Recorded data
:::::

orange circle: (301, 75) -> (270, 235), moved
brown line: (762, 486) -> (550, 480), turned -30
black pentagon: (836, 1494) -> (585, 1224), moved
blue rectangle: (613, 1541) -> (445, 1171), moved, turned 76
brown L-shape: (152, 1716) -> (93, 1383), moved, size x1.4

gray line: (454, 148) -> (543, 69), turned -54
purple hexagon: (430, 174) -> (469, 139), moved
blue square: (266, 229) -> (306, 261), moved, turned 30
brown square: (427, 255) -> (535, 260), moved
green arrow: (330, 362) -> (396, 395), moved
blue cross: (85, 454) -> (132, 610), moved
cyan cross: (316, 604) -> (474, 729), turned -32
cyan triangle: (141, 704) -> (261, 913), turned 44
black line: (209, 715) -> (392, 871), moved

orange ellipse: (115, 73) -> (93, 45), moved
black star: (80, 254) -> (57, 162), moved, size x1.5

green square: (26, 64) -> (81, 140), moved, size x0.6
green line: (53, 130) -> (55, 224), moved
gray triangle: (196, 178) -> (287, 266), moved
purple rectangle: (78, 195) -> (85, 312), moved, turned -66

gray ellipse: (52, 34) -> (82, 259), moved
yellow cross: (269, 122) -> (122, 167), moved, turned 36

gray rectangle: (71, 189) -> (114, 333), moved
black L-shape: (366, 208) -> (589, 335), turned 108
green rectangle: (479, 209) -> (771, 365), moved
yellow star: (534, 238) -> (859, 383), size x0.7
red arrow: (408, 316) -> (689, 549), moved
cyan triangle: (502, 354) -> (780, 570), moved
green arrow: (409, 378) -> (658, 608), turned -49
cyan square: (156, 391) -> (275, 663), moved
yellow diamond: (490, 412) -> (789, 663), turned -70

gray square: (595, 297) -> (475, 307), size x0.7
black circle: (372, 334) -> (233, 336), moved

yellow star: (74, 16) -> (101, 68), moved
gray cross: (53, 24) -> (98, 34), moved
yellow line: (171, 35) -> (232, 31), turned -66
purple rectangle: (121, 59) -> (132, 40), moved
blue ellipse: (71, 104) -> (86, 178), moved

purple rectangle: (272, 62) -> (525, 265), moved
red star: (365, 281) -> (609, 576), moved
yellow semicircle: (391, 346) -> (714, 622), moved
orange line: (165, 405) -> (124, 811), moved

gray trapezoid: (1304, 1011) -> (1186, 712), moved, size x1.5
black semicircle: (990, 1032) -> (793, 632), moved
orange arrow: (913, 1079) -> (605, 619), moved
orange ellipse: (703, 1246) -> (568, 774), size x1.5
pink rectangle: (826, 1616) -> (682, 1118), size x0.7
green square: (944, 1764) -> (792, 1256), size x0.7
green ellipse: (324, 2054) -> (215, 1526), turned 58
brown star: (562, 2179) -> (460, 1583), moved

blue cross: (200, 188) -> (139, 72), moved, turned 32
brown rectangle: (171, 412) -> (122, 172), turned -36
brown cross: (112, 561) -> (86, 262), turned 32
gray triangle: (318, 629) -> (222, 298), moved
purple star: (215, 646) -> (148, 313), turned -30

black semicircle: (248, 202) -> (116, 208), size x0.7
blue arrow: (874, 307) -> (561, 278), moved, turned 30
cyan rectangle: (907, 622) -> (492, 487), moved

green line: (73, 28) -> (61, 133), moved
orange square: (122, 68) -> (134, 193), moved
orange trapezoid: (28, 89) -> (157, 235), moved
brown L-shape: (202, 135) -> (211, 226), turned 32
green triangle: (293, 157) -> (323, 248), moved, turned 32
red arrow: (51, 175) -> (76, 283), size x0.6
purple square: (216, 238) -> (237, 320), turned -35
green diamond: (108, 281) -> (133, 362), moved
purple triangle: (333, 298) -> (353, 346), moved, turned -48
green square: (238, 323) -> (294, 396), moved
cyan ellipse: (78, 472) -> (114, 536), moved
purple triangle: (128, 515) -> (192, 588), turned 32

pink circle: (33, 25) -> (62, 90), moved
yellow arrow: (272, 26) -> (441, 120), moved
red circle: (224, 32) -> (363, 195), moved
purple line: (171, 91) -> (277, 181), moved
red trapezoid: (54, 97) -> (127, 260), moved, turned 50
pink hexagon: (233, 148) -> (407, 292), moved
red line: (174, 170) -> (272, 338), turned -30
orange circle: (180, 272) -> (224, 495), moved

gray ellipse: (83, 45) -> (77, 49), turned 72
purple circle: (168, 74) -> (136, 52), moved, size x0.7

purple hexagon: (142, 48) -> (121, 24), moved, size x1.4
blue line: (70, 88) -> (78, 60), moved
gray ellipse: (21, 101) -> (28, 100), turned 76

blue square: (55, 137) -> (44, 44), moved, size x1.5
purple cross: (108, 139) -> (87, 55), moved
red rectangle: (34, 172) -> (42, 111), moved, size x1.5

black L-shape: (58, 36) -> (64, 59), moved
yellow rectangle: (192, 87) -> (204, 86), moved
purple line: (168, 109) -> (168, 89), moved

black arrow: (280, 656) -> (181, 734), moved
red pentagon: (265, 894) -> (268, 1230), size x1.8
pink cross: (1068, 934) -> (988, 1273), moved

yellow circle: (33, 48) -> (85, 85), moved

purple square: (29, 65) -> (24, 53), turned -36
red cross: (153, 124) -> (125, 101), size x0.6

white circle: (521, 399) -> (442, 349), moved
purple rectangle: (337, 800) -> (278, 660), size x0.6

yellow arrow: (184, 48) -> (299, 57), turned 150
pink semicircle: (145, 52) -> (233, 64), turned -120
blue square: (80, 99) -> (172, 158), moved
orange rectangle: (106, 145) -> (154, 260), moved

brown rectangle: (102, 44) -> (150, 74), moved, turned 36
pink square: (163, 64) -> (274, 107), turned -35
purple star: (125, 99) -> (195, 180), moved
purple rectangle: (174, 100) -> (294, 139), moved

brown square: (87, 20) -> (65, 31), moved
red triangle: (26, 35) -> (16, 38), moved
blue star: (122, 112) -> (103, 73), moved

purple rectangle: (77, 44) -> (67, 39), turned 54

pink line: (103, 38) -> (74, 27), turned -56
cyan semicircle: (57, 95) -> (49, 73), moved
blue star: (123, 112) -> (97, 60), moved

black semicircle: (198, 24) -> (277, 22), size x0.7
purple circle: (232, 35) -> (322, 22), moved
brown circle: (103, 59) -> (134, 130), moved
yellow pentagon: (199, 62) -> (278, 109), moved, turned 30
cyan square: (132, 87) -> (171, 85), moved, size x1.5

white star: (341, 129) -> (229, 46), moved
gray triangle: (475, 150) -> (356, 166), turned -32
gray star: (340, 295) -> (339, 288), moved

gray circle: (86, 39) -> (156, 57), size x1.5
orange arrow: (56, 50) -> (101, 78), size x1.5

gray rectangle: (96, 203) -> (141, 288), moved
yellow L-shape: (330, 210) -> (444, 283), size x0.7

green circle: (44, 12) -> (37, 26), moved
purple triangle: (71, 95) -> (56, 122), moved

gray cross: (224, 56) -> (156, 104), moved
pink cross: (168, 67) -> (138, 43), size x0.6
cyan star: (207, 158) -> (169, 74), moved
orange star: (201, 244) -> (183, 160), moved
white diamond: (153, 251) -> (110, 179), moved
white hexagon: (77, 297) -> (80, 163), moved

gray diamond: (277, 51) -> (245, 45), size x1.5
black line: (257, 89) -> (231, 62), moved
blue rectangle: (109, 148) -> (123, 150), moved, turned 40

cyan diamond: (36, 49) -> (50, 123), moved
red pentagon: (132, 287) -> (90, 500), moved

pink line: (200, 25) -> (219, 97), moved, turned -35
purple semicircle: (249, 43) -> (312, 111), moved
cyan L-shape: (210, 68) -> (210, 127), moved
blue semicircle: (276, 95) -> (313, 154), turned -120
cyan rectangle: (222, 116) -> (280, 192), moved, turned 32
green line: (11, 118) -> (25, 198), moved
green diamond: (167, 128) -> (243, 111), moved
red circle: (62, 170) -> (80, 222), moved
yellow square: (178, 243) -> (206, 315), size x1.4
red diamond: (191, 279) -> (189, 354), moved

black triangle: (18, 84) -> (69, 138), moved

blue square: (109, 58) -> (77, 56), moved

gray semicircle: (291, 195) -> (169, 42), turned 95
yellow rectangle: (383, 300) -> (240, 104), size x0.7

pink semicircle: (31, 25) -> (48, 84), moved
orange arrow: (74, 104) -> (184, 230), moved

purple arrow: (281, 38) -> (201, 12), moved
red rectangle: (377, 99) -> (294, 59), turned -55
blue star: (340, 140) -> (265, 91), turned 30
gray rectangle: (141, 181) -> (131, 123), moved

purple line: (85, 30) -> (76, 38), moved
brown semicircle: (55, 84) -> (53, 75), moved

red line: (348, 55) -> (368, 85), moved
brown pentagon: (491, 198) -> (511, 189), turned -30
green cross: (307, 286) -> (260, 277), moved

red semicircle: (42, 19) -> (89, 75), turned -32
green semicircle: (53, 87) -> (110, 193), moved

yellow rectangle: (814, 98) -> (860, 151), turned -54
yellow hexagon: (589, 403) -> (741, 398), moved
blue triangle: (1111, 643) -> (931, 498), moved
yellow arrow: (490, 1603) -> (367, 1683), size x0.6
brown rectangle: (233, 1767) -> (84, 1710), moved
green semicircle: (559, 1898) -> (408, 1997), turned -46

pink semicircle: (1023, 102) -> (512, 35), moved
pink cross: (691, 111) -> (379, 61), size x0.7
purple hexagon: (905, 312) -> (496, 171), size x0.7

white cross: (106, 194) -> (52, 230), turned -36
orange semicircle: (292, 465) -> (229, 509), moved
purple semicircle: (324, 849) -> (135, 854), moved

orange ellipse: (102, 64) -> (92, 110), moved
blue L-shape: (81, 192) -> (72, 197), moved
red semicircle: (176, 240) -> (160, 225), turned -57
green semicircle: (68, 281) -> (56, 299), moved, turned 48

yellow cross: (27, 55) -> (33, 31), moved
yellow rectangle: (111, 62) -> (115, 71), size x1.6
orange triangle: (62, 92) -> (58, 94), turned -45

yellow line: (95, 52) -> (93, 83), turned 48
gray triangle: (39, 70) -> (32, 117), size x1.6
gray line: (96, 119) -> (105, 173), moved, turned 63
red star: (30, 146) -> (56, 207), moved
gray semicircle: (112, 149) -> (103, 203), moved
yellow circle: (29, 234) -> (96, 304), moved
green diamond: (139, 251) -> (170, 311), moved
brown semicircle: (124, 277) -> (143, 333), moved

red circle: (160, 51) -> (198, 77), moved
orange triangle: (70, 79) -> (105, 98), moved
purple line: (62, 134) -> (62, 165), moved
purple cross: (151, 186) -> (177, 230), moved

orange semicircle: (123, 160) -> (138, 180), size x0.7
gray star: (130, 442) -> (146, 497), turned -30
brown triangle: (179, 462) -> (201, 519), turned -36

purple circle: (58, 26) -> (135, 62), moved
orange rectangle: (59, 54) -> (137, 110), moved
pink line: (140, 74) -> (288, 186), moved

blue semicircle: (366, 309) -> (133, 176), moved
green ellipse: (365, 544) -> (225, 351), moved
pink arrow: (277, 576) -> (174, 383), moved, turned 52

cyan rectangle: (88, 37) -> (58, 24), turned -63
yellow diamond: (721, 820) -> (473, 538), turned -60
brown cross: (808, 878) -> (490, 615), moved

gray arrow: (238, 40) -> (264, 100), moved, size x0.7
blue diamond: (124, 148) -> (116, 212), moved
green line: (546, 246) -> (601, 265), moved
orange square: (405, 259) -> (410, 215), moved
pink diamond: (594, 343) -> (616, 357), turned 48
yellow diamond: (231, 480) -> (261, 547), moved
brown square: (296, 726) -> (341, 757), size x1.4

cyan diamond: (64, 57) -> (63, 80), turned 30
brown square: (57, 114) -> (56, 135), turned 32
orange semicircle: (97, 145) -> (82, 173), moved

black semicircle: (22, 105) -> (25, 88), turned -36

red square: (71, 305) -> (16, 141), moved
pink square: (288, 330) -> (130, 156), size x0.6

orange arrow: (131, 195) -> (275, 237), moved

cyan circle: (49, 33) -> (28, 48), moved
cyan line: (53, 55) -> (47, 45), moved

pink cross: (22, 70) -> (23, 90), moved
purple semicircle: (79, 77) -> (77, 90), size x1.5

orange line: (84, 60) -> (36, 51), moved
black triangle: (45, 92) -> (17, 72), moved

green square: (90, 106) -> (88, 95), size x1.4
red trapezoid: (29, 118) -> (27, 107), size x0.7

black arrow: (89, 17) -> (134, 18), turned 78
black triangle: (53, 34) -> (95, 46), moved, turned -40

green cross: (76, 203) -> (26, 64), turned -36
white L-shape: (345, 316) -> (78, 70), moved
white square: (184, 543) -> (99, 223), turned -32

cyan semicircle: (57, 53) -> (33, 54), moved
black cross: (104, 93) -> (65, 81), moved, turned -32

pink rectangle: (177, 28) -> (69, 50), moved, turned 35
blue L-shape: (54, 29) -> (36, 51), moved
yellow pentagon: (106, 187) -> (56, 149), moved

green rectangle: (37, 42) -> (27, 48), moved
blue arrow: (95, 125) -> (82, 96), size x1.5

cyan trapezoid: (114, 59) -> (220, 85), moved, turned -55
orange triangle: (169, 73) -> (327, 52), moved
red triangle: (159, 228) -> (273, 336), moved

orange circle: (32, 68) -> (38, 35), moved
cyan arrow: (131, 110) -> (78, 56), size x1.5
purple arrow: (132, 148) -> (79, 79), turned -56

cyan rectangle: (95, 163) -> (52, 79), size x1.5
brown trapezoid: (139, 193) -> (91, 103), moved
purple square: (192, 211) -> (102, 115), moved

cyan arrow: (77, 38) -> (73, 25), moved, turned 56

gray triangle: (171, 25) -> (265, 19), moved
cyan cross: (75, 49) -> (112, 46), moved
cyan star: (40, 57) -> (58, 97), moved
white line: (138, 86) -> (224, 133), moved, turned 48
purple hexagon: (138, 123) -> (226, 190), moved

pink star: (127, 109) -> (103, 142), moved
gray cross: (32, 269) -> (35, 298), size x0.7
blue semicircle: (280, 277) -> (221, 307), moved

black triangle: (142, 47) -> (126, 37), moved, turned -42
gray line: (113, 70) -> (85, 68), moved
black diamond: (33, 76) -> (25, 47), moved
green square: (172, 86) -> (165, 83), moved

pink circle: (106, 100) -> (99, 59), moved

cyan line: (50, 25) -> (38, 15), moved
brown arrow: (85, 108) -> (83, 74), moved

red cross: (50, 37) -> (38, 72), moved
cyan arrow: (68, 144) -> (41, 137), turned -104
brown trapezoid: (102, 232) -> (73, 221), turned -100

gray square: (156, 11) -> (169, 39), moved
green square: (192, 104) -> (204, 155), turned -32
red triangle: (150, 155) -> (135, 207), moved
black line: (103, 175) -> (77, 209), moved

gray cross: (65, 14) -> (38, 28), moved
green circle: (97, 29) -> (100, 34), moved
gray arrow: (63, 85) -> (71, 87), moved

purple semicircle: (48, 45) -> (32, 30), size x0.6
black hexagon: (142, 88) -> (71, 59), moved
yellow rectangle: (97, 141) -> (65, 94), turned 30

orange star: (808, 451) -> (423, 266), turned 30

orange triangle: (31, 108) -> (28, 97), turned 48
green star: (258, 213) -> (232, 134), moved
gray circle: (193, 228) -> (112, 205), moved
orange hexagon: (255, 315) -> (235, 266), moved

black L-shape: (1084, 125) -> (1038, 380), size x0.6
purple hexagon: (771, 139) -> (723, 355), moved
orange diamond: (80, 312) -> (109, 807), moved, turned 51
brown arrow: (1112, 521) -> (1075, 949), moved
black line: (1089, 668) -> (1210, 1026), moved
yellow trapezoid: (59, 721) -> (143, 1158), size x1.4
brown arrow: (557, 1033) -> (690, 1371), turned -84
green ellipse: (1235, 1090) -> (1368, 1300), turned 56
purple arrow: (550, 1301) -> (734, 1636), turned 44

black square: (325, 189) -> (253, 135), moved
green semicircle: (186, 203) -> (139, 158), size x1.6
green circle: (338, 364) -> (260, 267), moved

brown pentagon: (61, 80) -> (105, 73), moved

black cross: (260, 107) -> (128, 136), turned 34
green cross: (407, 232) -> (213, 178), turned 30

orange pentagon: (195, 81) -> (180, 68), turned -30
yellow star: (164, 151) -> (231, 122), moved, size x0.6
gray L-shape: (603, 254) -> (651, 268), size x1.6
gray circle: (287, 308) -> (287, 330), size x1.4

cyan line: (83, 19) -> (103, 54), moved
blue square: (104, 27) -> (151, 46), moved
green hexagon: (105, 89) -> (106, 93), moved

:::::

Task requirements. Look above for the line with "brown line: (762, 486)" and the line with "gray line: (454, 148)". Write out those two lines and all the lines between them, exactly, and no others.

Response to the exercise.
brown line: (762, 486) -> (550, 480), turned -30
black pentagon: (836, 1494) -> (585, 1224), moved
blue rectangle: (613, 1541) -> (445, 1171), moved, turned 76
brown L-shape: (152, 1716) -> (93, 1383), moved, size x1.4

gray line: (454, 148) -> (543, 69), turned -54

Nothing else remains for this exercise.